[WHAT THIS TASK INVOLVES] Copy the records below word for word, line by line, from the first through the last.
***** TASK INPUT *****
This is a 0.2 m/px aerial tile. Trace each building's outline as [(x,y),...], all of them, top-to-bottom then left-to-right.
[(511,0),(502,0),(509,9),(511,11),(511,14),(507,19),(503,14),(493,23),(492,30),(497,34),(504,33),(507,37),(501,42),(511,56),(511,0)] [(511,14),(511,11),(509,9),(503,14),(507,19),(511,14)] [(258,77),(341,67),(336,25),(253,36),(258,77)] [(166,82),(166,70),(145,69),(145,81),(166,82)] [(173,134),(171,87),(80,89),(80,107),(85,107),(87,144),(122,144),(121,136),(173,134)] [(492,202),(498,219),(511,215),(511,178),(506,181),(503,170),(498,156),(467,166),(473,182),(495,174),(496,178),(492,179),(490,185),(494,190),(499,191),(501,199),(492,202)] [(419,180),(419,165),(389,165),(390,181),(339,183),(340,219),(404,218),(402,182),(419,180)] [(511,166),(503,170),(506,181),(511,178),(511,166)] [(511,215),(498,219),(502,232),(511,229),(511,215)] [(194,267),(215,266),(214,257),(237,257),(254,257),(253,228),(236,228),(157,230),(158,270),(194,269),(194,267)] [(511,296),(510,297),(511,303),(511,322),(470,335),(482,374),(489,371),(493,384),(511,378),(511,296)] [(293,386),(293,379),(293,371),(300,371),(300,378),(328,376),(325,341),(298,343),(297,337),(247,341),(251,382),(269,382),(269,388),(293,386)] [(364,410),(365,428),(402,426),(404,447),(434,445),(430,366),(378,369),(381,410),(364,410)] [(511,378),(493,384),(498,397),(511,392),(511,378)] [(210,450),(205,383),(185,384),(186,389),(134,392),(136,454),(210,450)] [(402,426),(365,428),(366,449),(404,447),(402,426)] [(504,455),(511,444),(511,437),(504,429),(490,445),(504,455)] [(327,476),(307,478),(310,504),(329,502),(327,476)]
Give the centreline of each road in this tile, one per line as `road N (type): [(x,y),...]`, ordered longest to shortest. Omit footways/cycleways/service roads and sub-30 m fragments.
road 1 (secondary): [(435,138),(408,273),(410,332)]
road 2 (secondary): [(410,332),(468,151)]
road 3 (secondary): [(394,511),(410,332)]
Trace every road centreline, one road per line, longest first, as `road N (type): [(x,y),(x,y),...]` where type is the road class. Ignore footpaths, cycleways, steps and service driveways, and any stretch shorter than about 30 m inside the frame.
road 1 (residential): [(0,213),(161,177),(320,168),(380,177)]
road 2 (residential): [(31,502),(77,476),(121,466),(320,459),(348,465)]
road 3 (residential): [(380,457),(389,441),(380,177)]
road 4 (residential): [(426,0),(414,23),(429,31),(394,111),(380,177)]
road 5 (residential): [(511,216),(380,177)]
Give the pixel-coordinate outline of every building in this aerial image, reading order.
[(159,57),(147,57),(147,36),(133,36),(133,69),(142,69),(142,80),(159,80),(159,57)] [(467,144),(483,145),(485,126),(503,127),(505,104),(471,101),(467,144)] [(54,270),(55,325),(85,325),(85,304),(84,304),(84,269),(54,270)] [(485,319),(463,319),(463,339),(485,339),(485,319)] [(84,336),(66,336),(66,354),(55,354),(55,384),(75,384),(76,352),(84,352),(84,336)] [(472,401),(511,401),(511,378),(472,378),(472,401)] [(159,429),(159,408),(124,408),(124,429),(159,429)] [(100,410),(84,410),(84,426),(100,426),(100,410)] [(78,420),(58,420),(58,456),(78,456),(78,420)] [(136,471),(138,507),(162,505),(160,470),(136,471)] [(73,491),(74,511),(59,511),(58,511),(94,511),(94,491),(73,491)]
*****
[OUTPUT]
This is a 0.2 m/px aerial tile. Trace each building's outline as [(x,y),...], all of them, top-to-bottom then left-to-right.
[(511,0),(502,0),(509,9),(511,11),(511,14),(507,19),(503,14),(493,23),(492,30),(497,34),(504,33),(507,37),(501,42),(511,56),(511,0)] [(511,14),(511,11),(509,9),(503,14),(507,19),(511,14)] [(258,77),(341,67),(336,25),(253,36),(258,77)] [(166,82),(166,70),(145,69),(145,81),(166,82)] [(173,134),(171,87),(80,89),(80,107),(85,107),(87,144),(122,144),(121,136),(173,134)] [(492,202),(498,219),(511,215),(511,178),(506,181),(503,170),(498,156),(467,166),(473,182),(495,174),(496,178),(492,179),(490,185),(494,190),(499,191),(501,199),(492,202)] [(419,180),(419,165),(389,165),(390,181),(339,183),(340,219),(404,218),(402,182),(419,180)] [(511,166),(503,170),(506,181),(511,178),(511,166)] [(511,215),(498,219),(502,232),(511,229),(511,215)] [(194,267),(215,266),(214,257),(237,257),(254,257),(253,228),(236,228),(157,230),(158,270),(194,269),(194,267)] [(511,296),(510,297),(511,303),(511,322),(470,335),(482,374),(489,371),(493,384),(511,378),(511,296)] [(293,386),(293,379),(293,371),(300,371),(300,378),(328,376),(325,341),(298,343),(297,337),(247,341),(251,382),(269,382),(269,388),(293,386)] [(364,410),(365,428),(402,426),(404,447),(434,445),(430,366),(378,369),(381,410),(364,410)] [(511,378),(493,384),(498,397),(511,392),(511,378)] [(210,450),(205,383),(185,384),(186,389),(134,392),(136,454),(210,450)] [(402,426),(365,428),(366,449),(404,447),(402,426)] [(504,455),(511,444),(511,437),(504,429),(490,445),(504,455)] [(327,476),(307,478),(310,504),(329,502),(327,476)]
Give the centreline of each road in this tile, one per line as `road N (type): [(x,y),...]`, ordered longest to shortest. Omit footways/cycleways/service roads and sub-30 m fragments.
road 1 (secondary): [(435,138),(408,273),(410,332)]
road 2 (secondary): [(410,332),(468,151)]
road 3 (secondary): [(394,511),(410,332)]
Trace every road centreline, one road per line, longest first, as `road N (type): [(x,y),(x,y),...]` where type is the road class. Ignore footpaths, cycleways, steps and service driveways, and any stretch shorter than about 30 m inside the frame.
road 1 (residential): [(0,213),(161,177),(320,168),(380,177)]
road 2 (residential): [(31,502),(77,476),(121,466),(320,459),(348,465)]
road 3 (residential): [(380,457),(389,441),(380,177)]
road 4 (residential): [(426,0),(414,23),(429,31),(394,111),(380,177)]
road 5 (residential): [(511,216),(380,177)]
Give the pixel-coordinate outline of every building in this aerial image, reading order.
[(159,57),(147,57),(147,36),(133,36),(133,69),(142,69),(142,80),(159,80),(159,57)] [(467,144),(483,145),(485,126),(503,127),(505,104),(471,101),(467,144)] [(54,270),(55,325),(85,325),(85,304),(84,304),(84,269),(54,270)] [(485,319),(463,319),(463,339),(485,339),(485,319)] [(84,336),(66,336),(66,354),(55,354),(55,384),(75,384),(76,352),(84,352),(84,336)] [(472,401),(511,401),(511,378),(472,378),(472,401)] [(159,429),(159,408),(124,408),(124,429),(159,429)] [(100,410),(84,410),(84,426),(100,426),(100,410)] [(78,420),(58,420),(58,456),(78,456),(78,420)] [(136,471),(138,507),(162,505),(160,470),(136,471)] [(73,491),(74,511),(59,511),(58,511),(94,511),(94,491),(73,491)]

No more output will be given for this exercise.